*Aim of the exercise*
Can you present everything from the start of the data down to the line containing "gray cross: moved 26", both included, as a numbered list with blank lines omitted?

*Records for the exercise*

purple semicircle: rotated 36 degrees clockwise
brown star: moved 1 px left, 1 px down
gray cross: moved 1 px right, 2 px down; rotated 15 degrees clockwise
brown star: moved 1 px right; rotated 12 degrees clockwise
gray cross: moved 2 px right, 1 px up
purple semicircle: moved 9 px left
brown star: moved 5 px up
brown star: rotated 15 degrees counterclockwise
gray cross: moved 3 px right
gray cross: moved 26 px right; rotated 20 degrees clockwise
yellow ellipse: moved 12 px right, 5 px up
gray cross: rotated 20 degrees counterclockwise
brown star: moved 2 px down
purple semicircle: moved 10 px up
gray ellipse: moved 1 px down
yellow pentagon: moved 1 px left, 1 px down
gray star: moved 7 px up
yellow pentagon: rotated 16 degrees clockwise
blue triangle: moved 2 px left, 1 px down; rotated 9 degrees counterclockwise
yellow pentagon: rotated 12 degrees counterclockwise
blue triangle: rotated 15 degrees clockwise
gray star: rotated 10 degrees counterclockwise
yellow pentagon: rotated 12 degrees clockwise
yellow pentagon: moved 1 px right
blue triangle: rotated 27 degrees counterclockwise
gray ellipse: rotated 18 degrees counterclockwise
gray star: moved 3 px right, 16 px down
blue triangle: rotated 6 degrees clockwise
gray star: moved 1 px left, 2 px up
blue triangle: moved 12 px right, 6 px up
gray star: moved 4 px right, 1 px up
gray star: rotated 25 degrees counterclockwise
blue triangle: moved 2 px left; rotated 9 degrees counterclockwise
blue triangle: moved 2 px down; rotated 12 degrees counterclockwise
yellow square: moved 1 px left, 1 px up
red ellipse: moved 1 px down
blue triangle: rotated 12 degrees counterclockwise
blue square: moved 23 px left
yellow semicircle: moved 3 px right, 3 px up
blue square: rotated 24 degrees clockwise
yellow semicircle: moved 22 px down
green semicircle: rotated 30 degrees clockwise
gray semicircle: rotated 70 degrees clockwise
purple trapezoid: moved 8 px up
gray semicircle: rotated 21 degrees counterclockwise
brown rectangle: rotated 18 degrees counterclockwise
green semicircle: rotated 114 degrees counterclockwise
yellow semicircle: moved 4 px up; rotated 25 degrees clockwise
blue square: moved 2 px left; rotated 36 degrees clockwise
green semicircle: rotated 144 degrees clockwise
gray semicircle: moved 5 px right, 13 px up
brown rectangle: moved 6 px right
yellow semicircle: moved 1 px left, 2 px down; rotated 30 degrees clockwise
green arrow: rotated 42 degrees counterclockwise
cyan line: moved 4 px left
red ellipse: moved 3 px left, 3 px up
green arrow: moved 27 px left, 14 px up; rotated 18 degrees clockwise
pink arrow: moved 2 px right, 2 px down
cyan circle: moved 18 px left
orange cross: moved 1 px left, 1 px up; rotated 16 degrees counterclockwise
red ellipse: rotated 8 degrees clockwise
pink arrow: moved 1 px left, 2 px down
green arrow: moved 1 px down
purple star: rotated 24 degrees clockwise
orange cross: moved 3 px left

*Final result*
1. purple semicircle: rotated 36 degrees clockwise
2. brown star: moved 1 px left, 1 px down
3. gray cross: moved 1 px right, 2 px down; rotated 15 degrees clockwise
4. brown star: moved 1 px right; rotated 12 degrees clockwise
5. gray cross: moved 2 px right, 1 px up
6. purple semicircle: moved 9 px left
7. brown star: moved 5 px up
8. brown star: rotated 15 degrees counterclockwise
9. gray cross: moved 3 px right
10. gray cross: moved 26 px right; rotated 20 degrees clockwise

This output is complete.